[Listed entries]
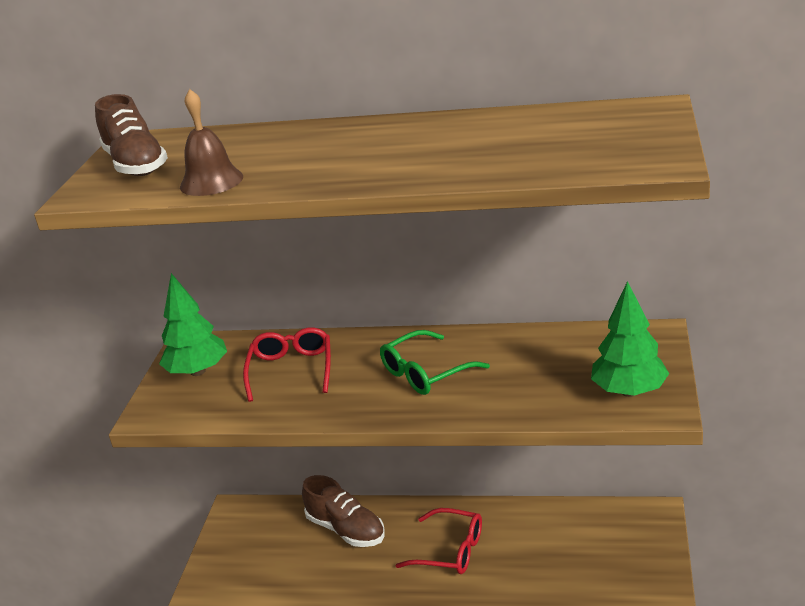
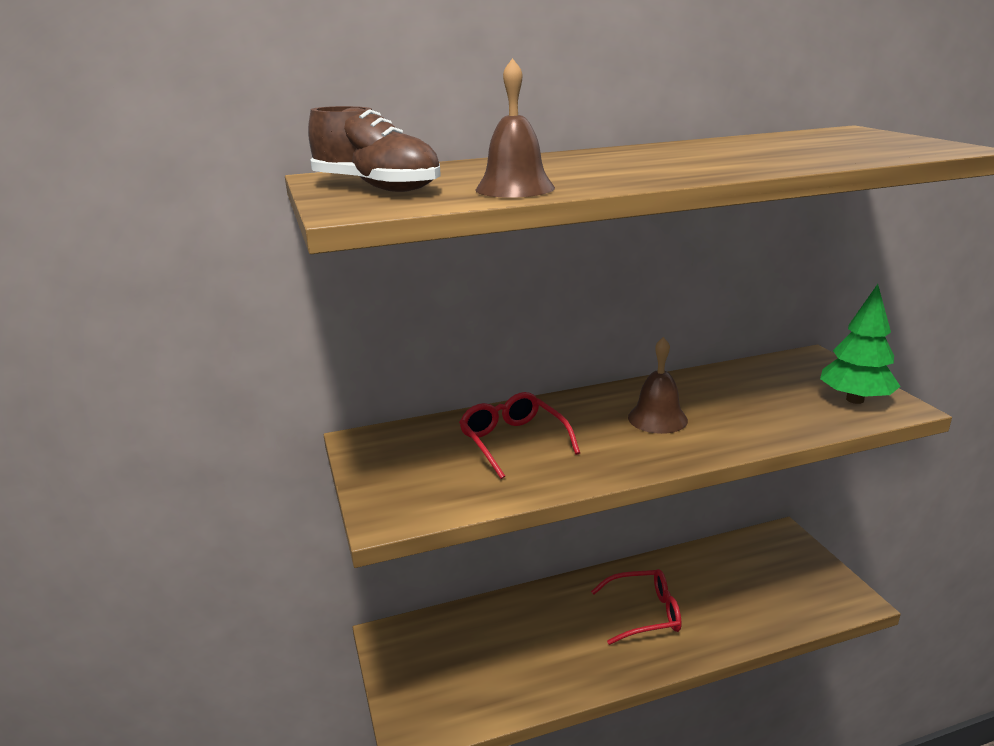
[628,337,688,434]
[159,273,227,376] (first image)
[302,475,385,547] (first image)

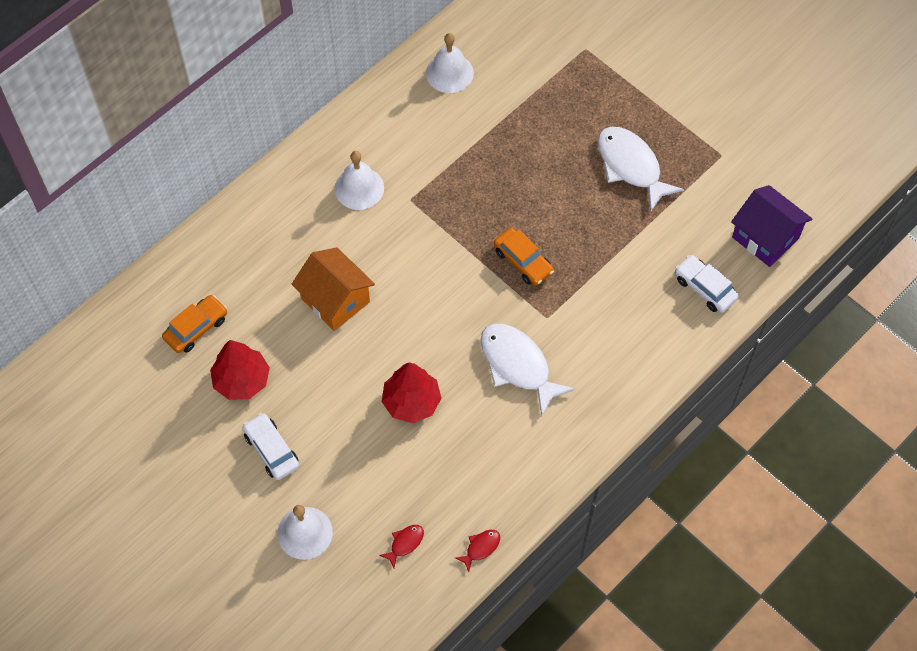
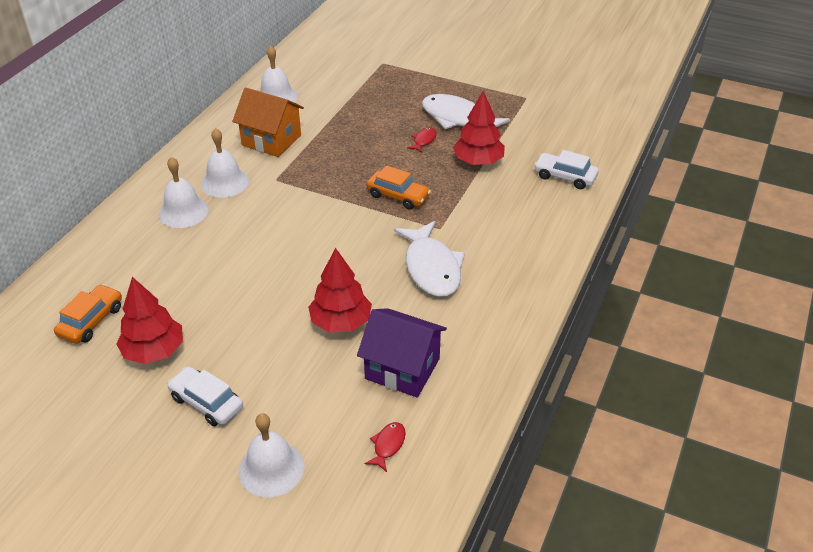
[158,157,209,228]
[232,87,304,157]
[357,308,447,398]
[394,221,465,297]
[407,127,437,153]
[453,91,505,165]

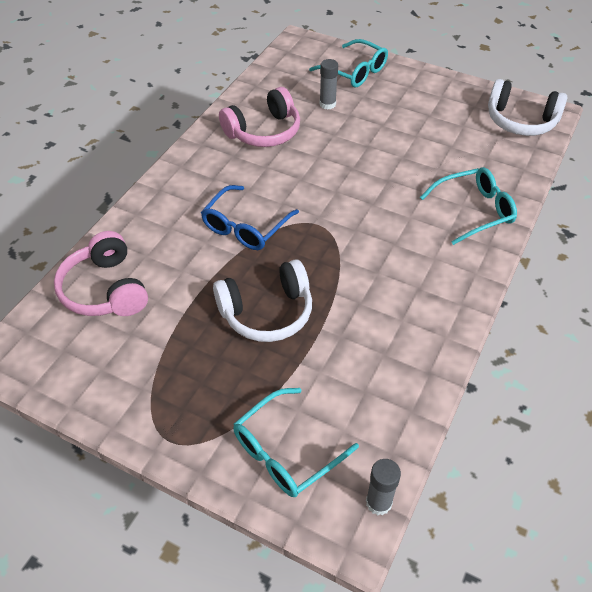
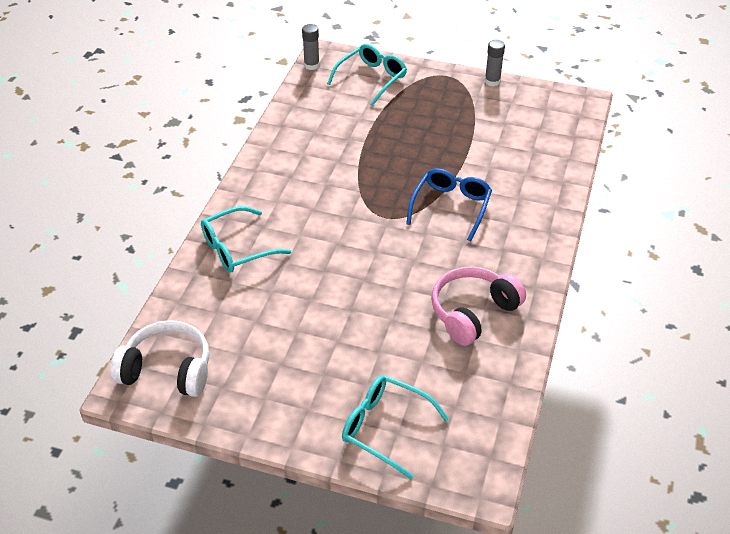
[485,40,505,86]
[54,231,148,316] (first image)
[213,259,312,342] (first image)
--
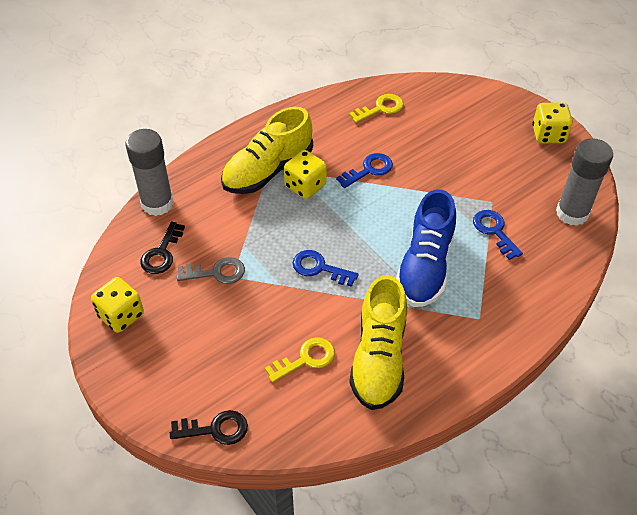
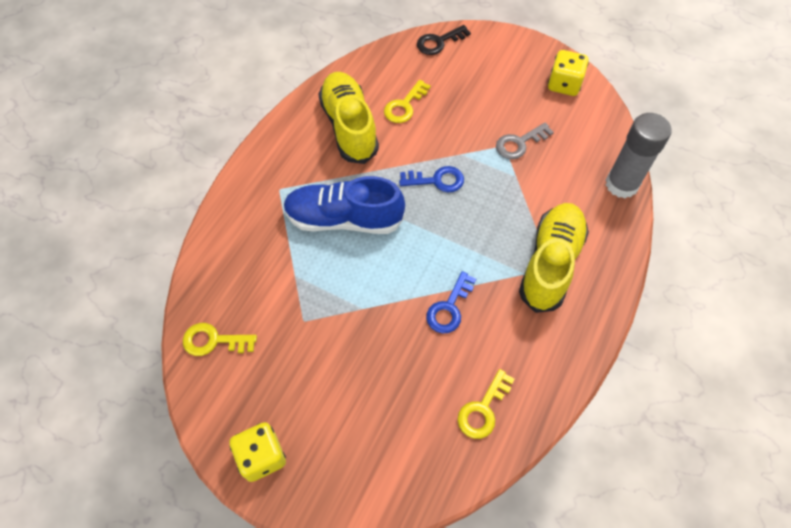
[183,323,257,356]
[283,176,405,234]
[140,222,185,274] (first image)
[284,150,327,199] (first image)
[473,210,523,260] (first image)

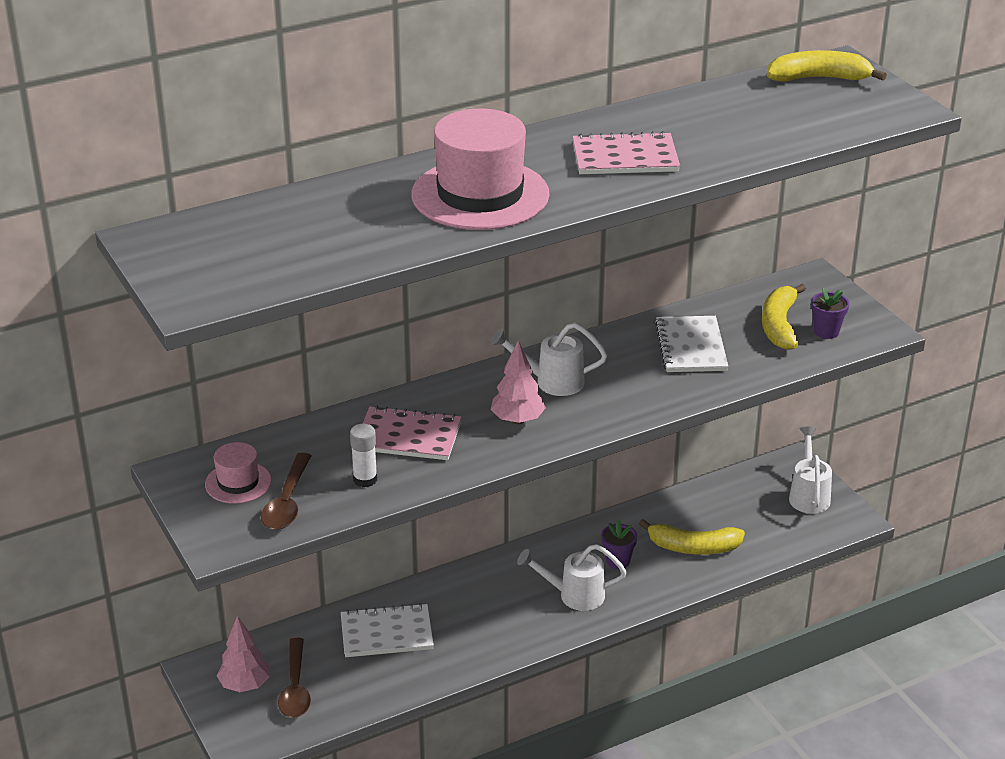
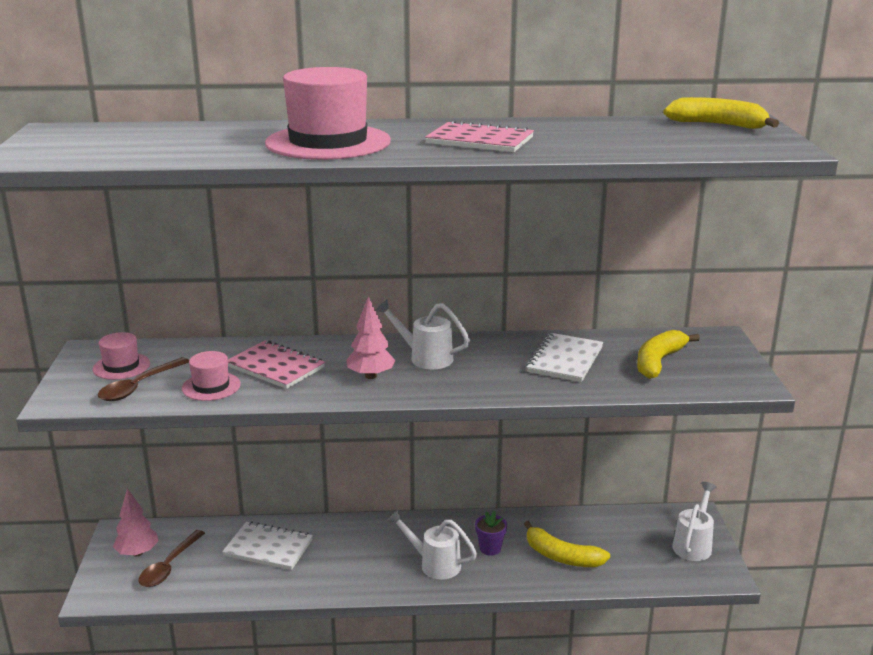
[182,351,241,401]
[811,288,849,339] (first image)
* * *
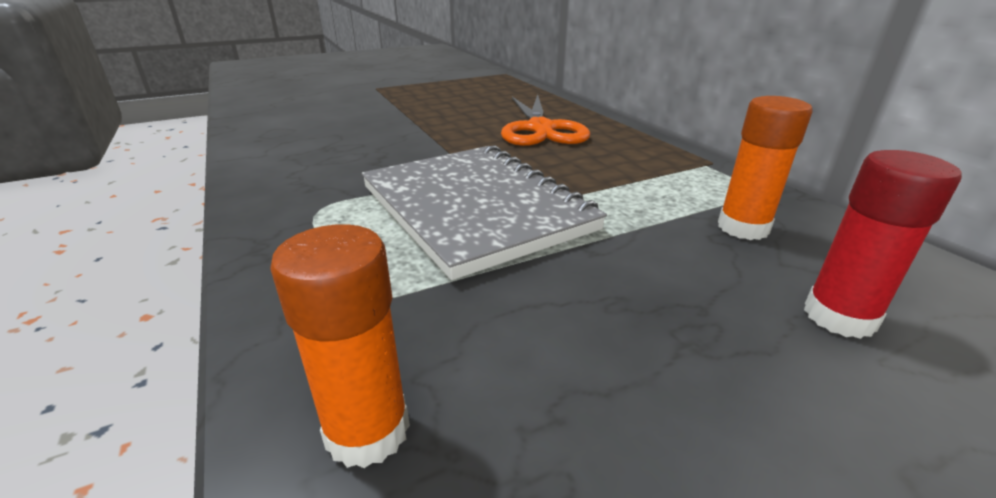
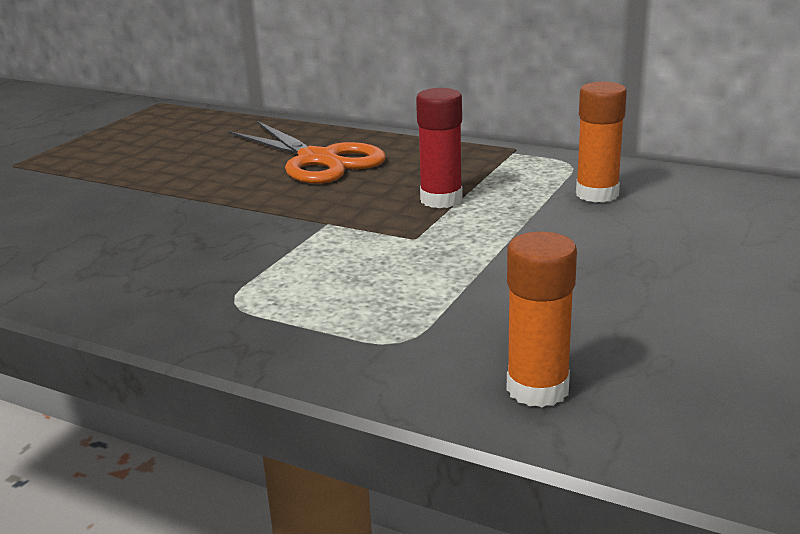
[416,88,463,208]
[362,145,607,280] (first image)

[How to complete this task]
Within the listing above, the stretch from the line with "[628,337,688,434]" down to the line with "[213,259,312,342] (first image)" is to be given again exactly, end lines included and pictures excluded.

[Solution for this task]
[628,337,688,434]
[159,273,227,376] (first image)
[302,475,385,547] (first image)

[158,157,209,228]
[232,87,304,157]
[357,308,447,398]
[394,221,465,297]
[407,127,437,153]
[453,91,505,165]

[485,40,505,86]
[54,231,148,316] (first image)
[213,259,312,342] (first image)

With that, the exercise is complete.